- [PROBLEM TO WORK ON]: Each line of data below is to be returned exactly, leaving out any picture.

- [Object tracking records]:
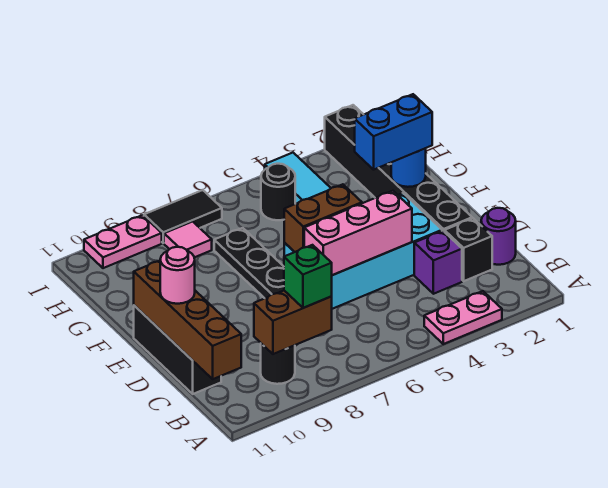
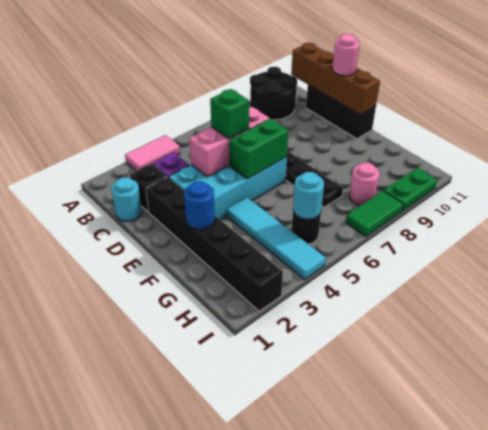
pink plate A3:A4 level 1 -> pink tile A3:A4 level 1
brown brick B8:B9 level 2 -> none
green brick B8 level 3 -> green brick D5 level 3
black round brick B9 level 1 -> black round brick A9:B10 level 1
purple round brick C1 level 1 -> cyan round brick C1 level 1
brown brick E5:E6 level 2 -> green brick E5:E6 level 2
blue brick F2:F3 level 3 -> none
none -> cyan round brick H5 level 2
pink tile H8 level 1 -> pink round brick H8 level 1
black tile I7:I8 level 1 -> green tile I7:I8 level 1
pink plate I9:I10 level 1 -> green plate I9:I10 level 1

- [TASK ANSWER]:
pink plate A3:A4 level 1 -> pink tile A3:A4 level 1
brown brick B8:B9 level 2 -> none
green brick B8 level 3 -> green brick D5 level 3
black round brick B9 level 1 -> black round brick A9:B10 level 1
purple round brick C1 level 1 -> cyan round brick C1 level 1
brown brick E5:E6 level 2 -> green brick E5:E6 level 2
blue brick F2:F3 level 3 -> none
none -> cyan round brick H5 level 2
pink tile H8 level 1 -> pink round brick H8 level 1
black tile I7:I8 level 1 -> green tile I7:I8 level 1
pink plate I9:I10 level 1 -> green plate I9:I10 level 1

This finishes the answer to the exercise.